### [The problem]
Output the listing below verbatim, but drop the images.

### [Data block]
-=-=-=-=-
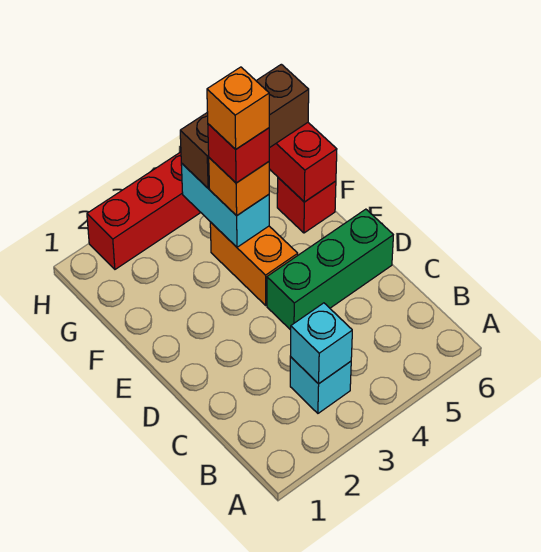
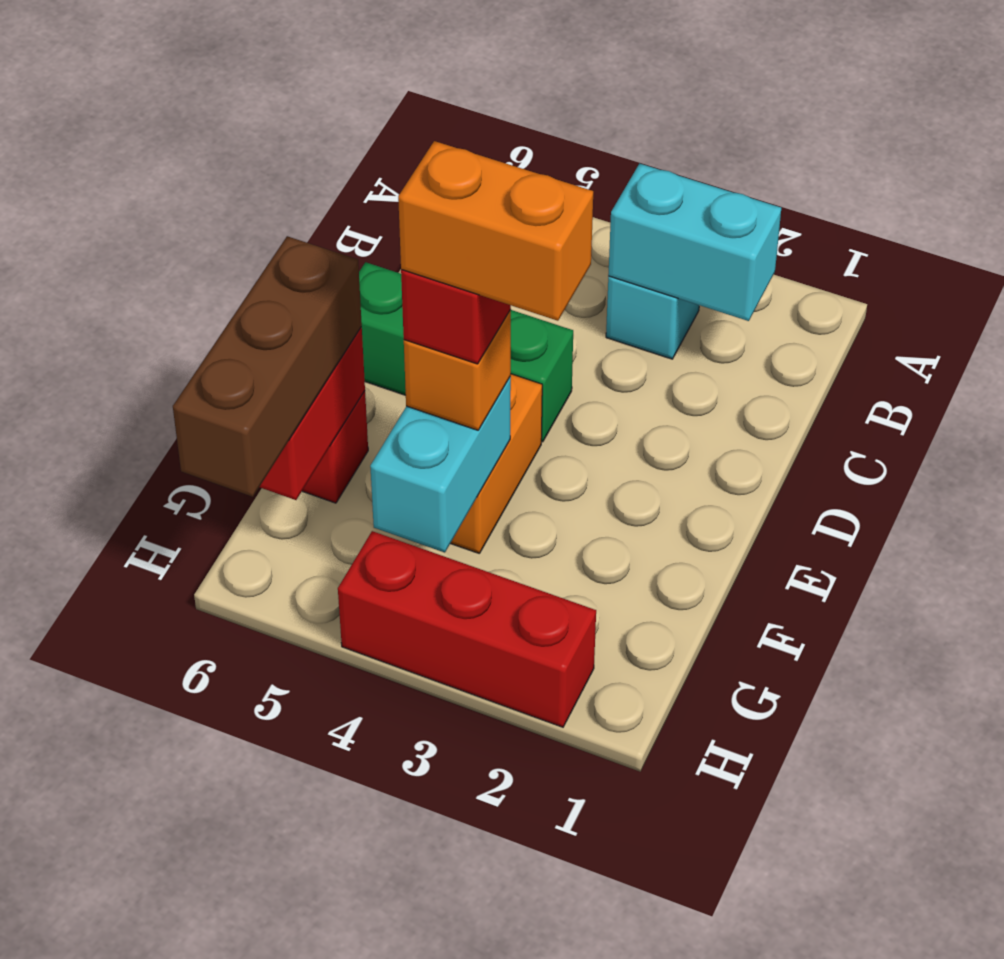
cyan brick B3 level 2 -> cyan brick B2:B3 level 2
orange brick F4 level 5 -> orange brick F3:F4 level 5
brown brick G4:G6 level 3 -> brown brick F6:H6 level 3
-=-=-=-=-
### [Answer area]
cyan brick B3 level 2 -> cyan brick B2:B3 level 2
orange brick F4 level 5 -> orange brick F3:F4 level 5
brown brick G4:G6 level 3 -> brown brick F6:H6 level 3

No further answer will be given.